§ **Task**:
Pictures aside, repeat the listing below exactly.

§ **Input data**:
※ ※ ※
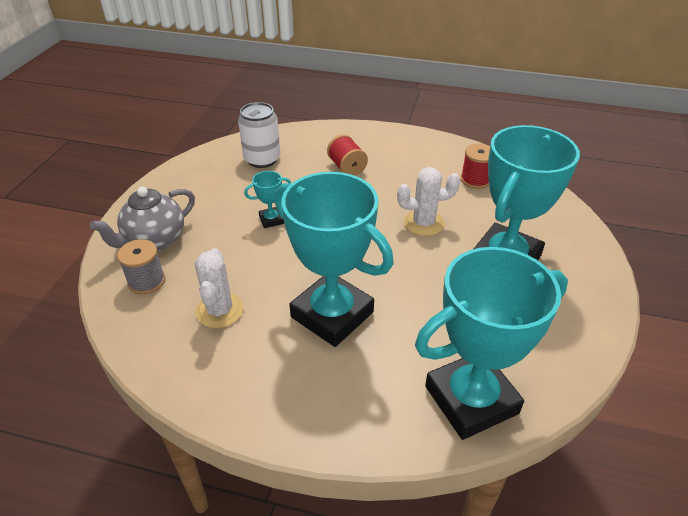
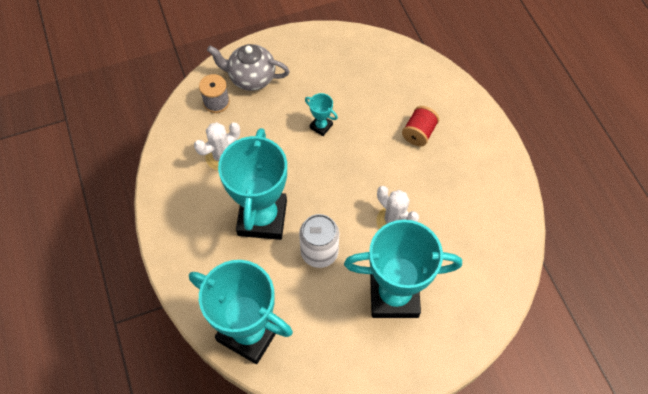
camera: 55 degrees right, 20 degrees up
white can [238,102,281,168] -> white can moved to [299,214,339,268]
red spool [461,143,490,189] -> none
※ ※ ※
§ **Answer space**:
camera: 55 degrees right, 20 degrees up
white can [238,102,281,168] -> white can moved to [299,214,339,268]
red spool [461,143,490,189] -> none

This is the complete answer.